§ **Problem details**: Write out the line that contains "none -> cyan brick B1 level 1" and every line after it through the end of the entries, exactly as given and with no other lines.

BEGIN

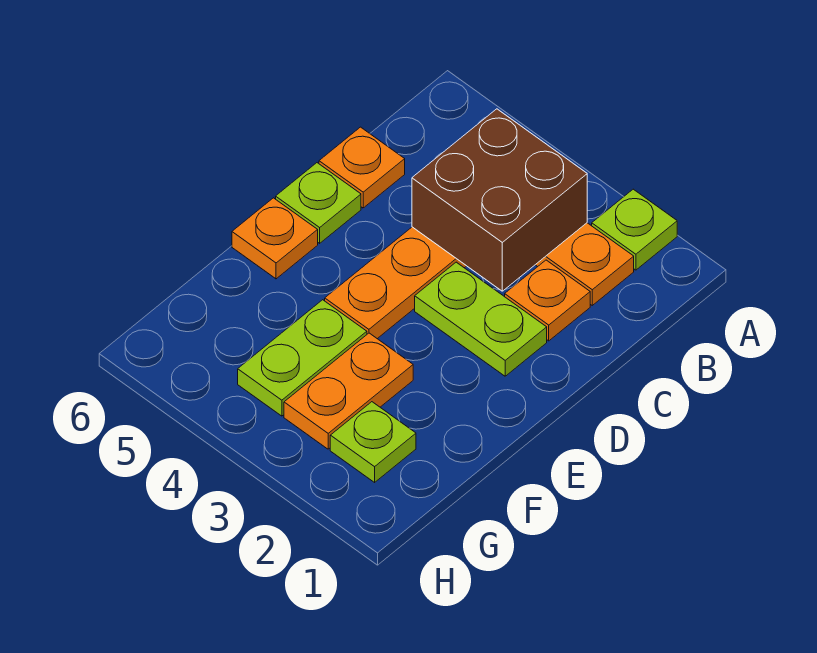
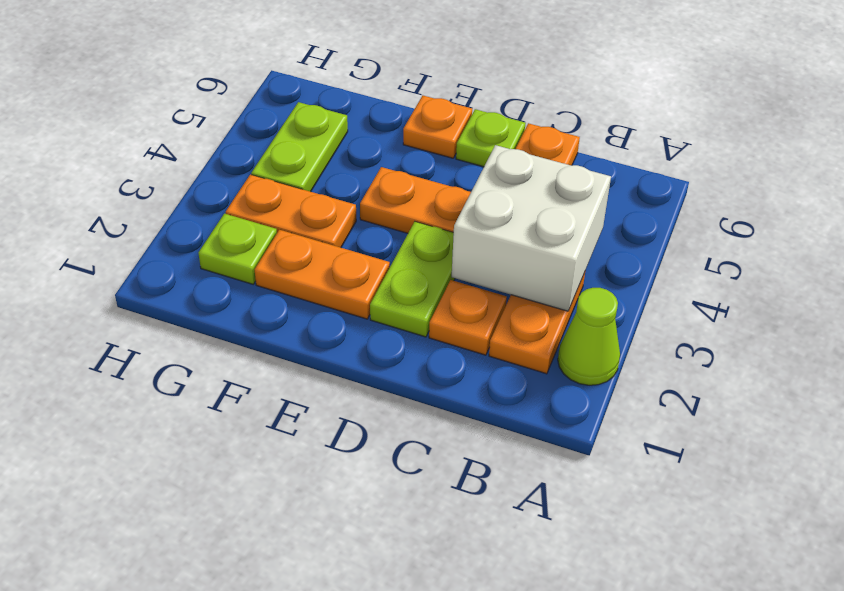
lime plate A2 level 1 -> lime cone A2 level 1
brown brick B3:C4 level 2 -> white brick B3:C4 level 2
none -> orange plate E2:F2 level 1
lime plate F4:G4 level 1 -> lime plate G4:G5 level 1

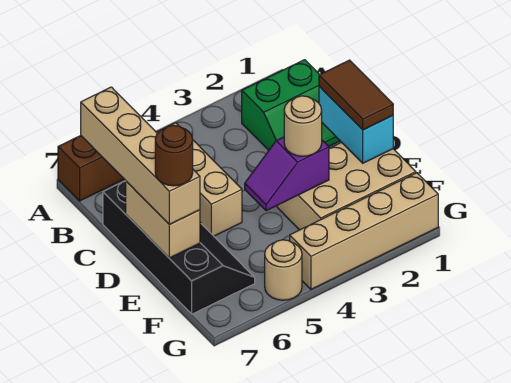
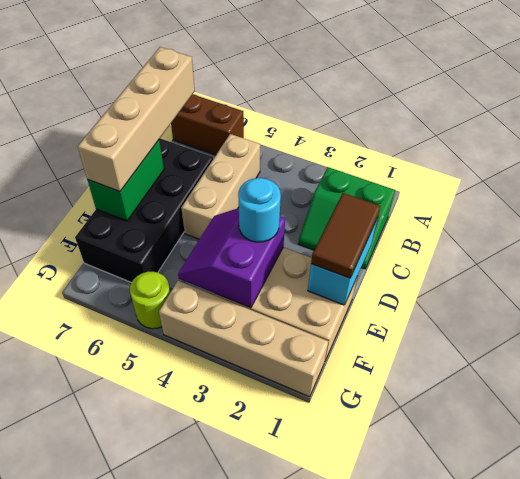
black slope C6:F7 level 1 top 7 -> black brick C6:F7 level 1
tan brick D7:E7 level 2 -> green brick D7:E7 level 2
purple slope E3:E4 level 2 top 3 -> purple slope E3:F4 level 2 top 3
tan round brick E3 level 3 -> cyan round brick E3 level 3
brown round brick E7 level 4 -> none
tan round brick G5 level 1 -> lime round brick G5 level 1

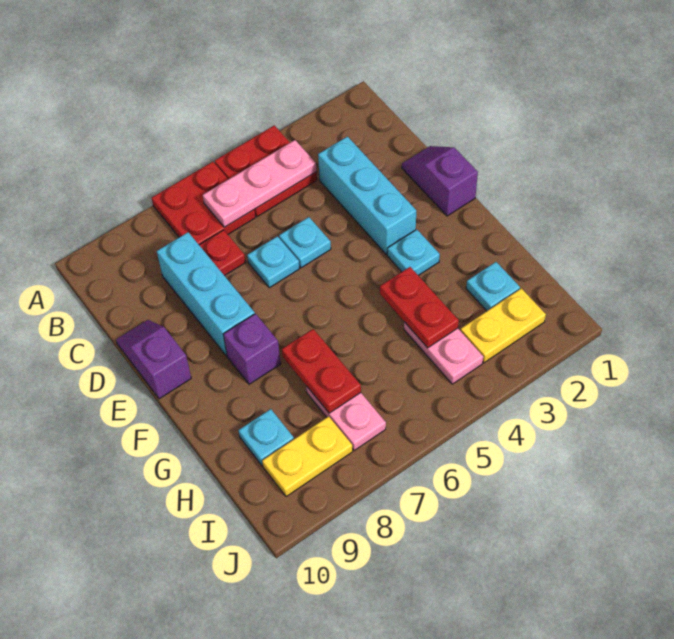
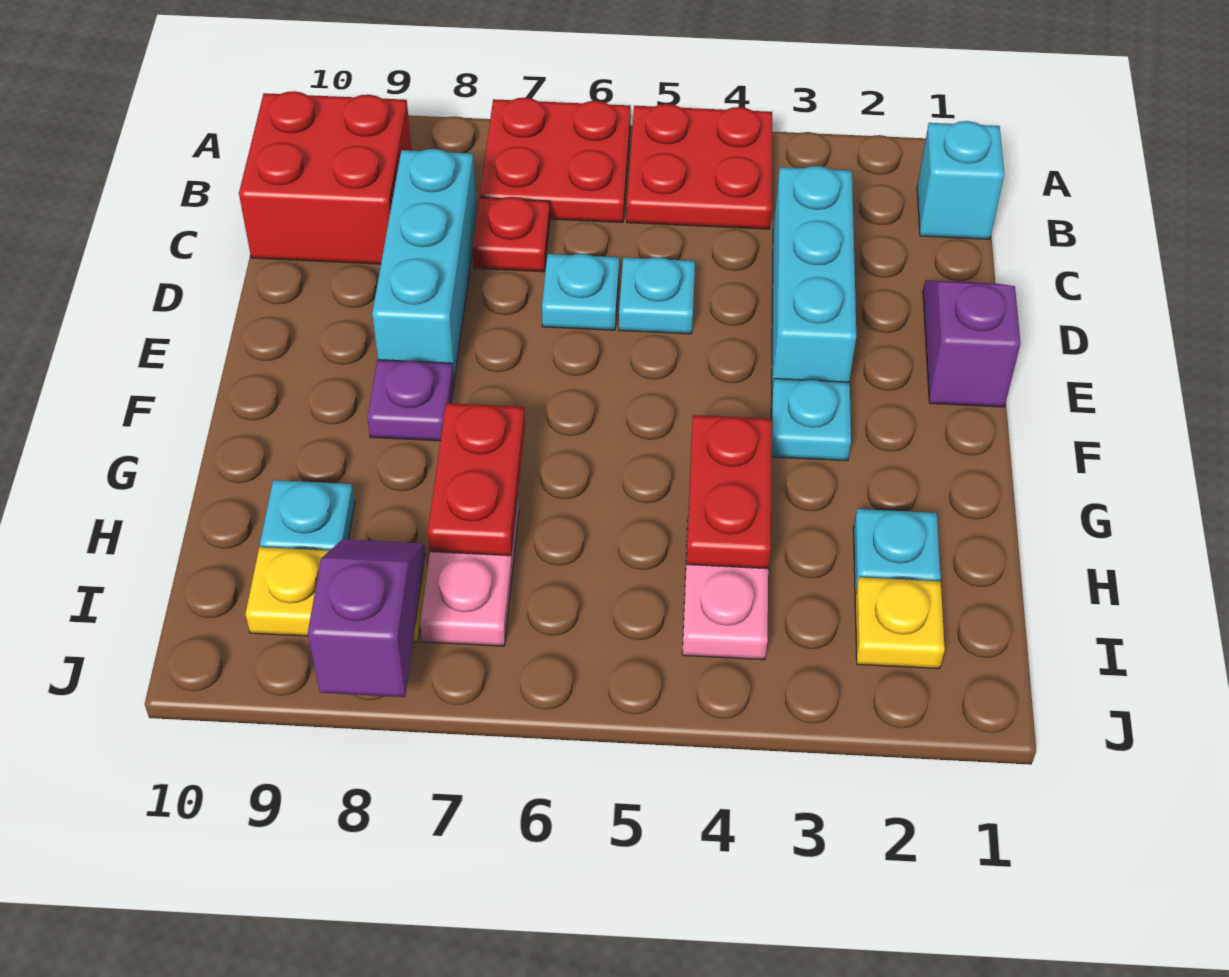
none -> cyan brick B1 level 1
pink plate B4:B6 level 2 -> none
none -> red brick B9:C10 level 1
purple slope D10:E10 level 1 top E -> purple slope I8:J8 level 2 top J
purple brick F8 level 1 -> purple plate F8 level 1
yellow plate I2:I3 level 1 -> yellow plate I2 level 1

END

§ **Answer section**:
none -> cyan brick B1 level 1
pink plate B4:B6 level 2 -> none
none -> red brick B9:C10 level 1
purple slope D10:E10 level 1 top E -> purple slope I8:J8 level 2 top J
purple brick F8 level 1 -> purple plate F8 level 1
yellow plate I2:I3 level 1 -> yellow plate I2 level 1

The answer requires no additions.